===== Material supplied

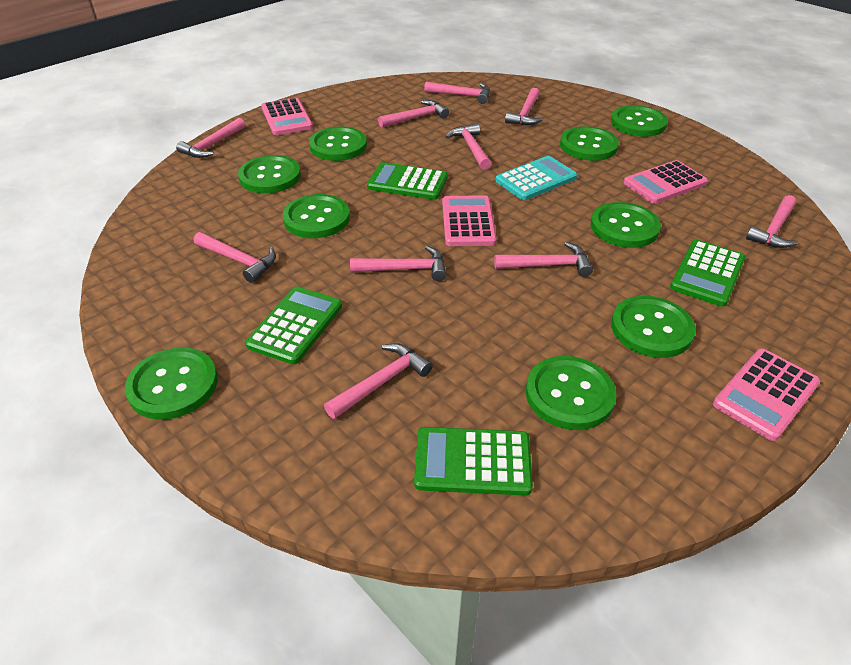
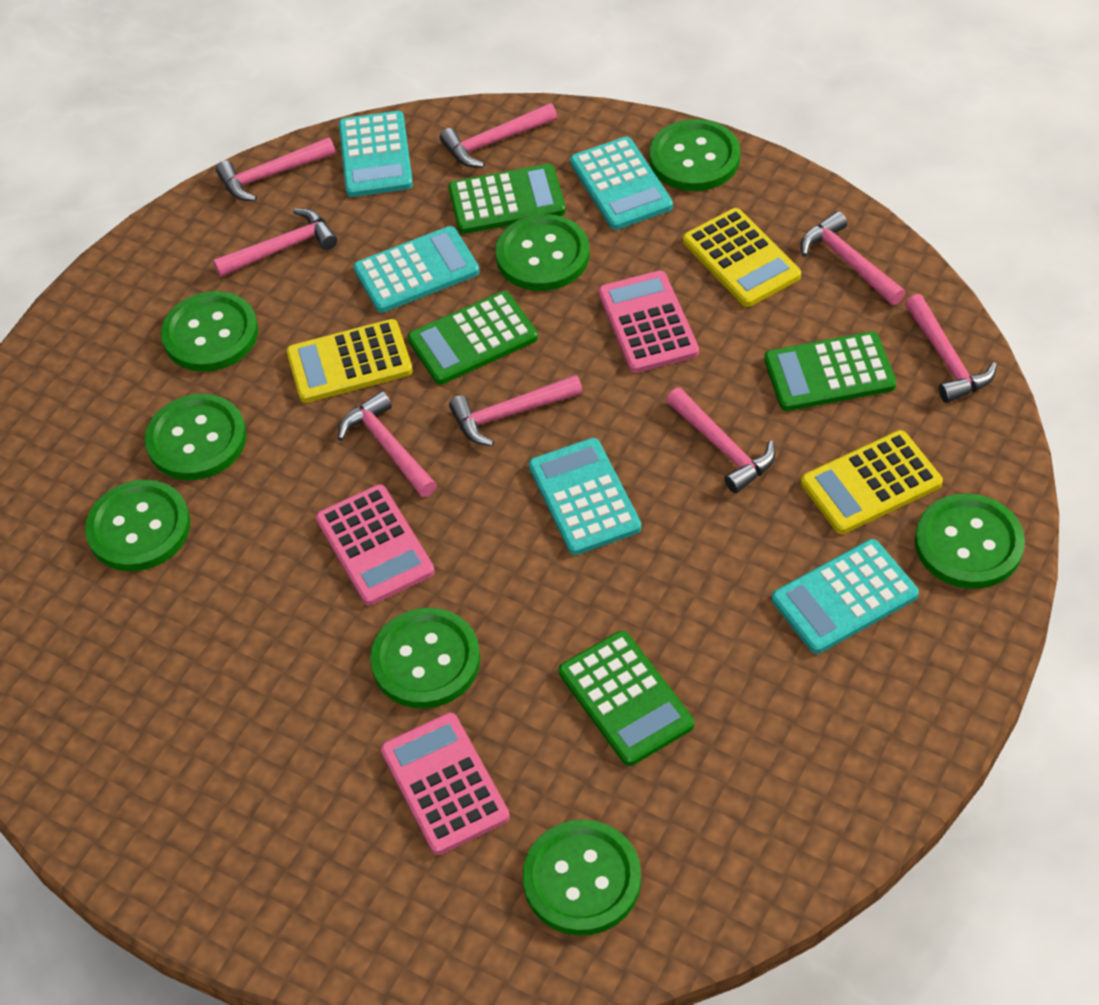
green button: 9 -> 8
pink calculator: 4 -> 3
pink hammer: 10 -> 8
turquoise calculator: 1 -> 5
yellow calculator: 0 -> 3

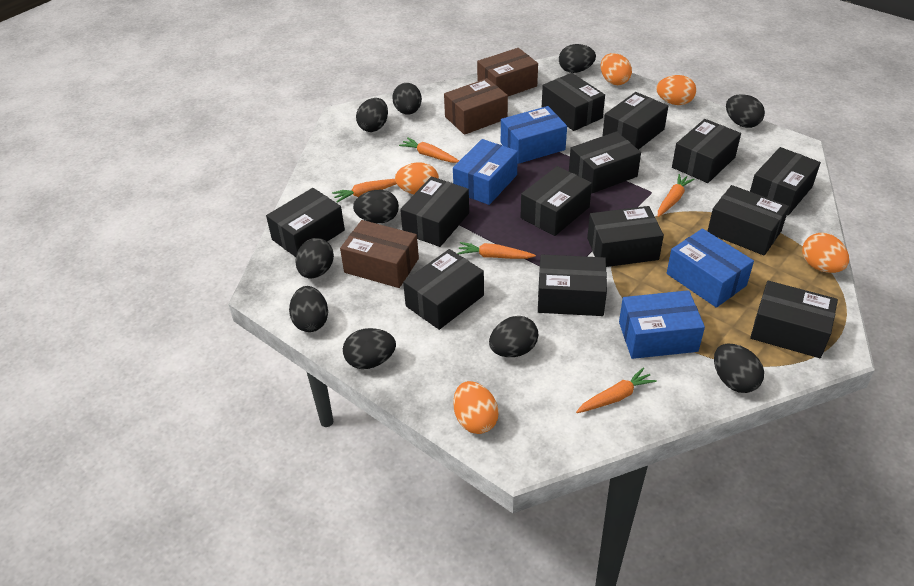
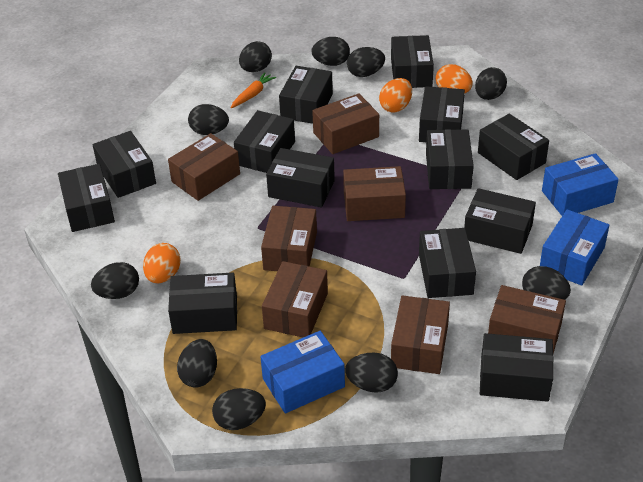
blue box: 4 -> 3
brown box: 3 -> 7
orange carrot: 5 -> 1
orange egg: 5 -> 3

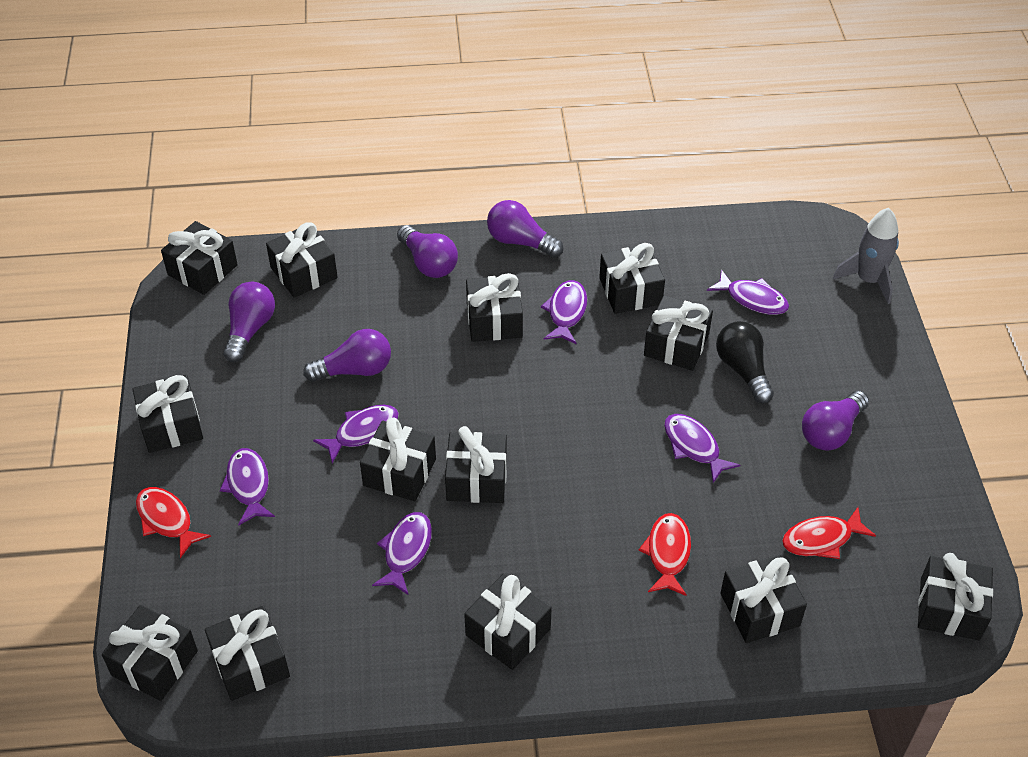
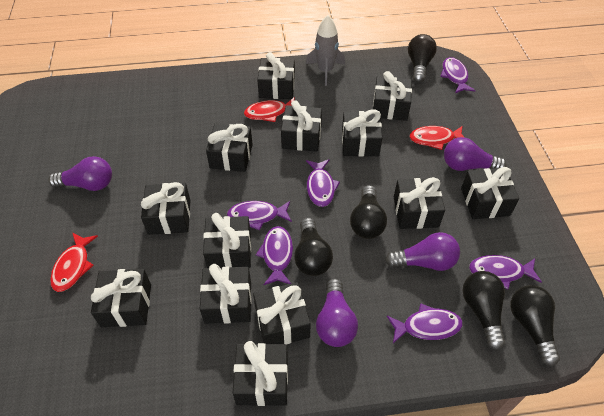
black light bulb: 1 -> 5
purple light bulb: 5 -> 4

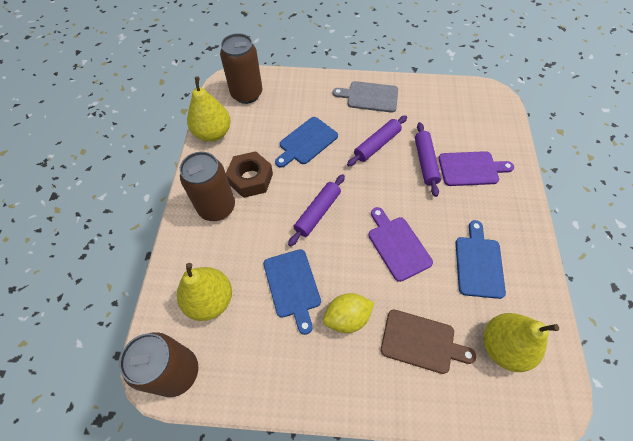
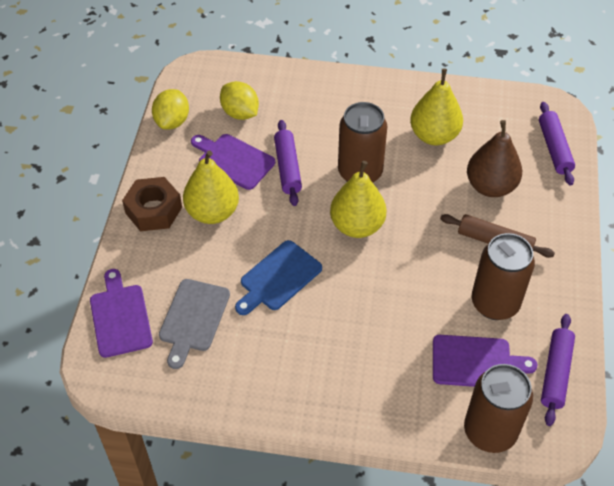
blue cutting board: 3 -> 1
brown cutting board: 1 -> 0
brown pear: 0 -> 1
brown rolling pin: 0 -> 1
purple cutting board: 2 -> 3
yellow lemon: 1 -> 2

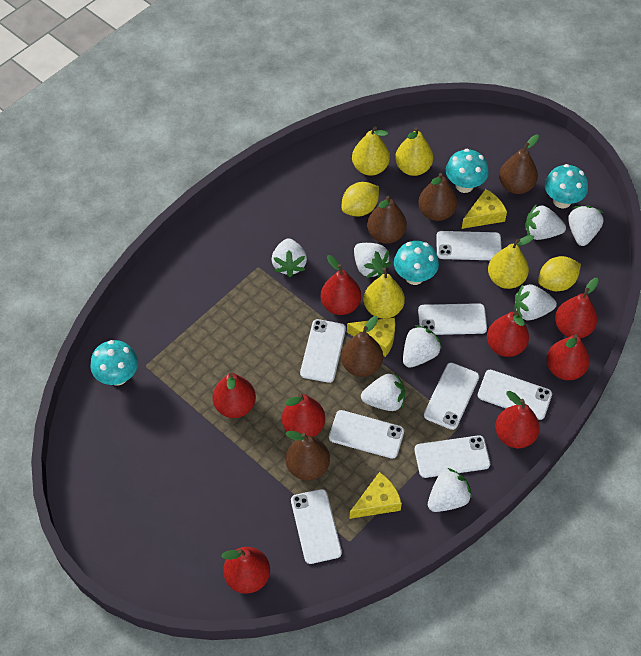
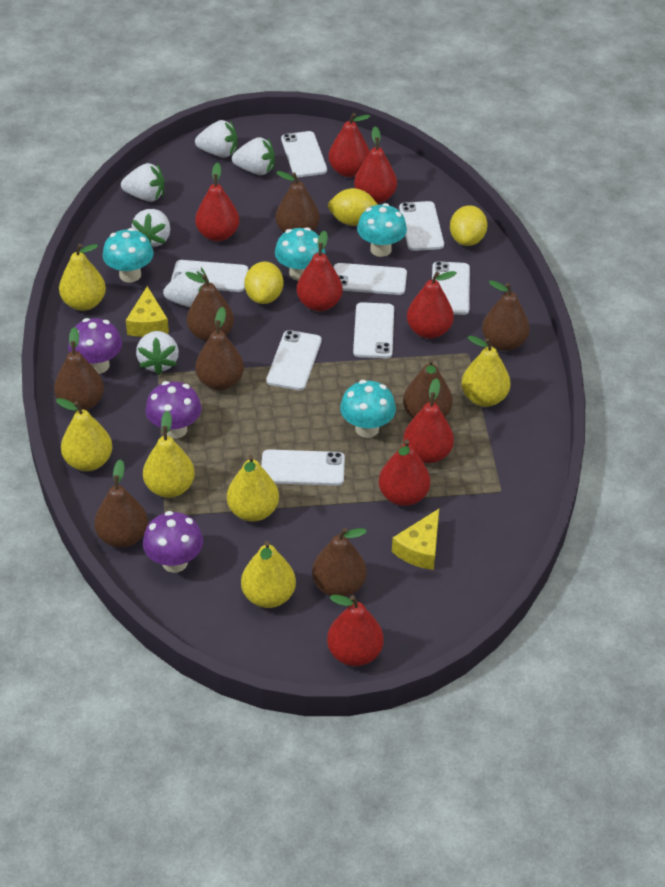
brown pear: 5 -> 8
purple mushroom: 0 -> 3
white strawberry: 8 -> 6
yellow cheese: 3 -> 2
yellow lemon: 2 -> 3
yellow pear: 4 -> 6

==========

- Prompt: Pull each line containing "light" from the records.

- Finished exercise:
black light bulb: 1 -> 5
purple light bulb: 5 -> 4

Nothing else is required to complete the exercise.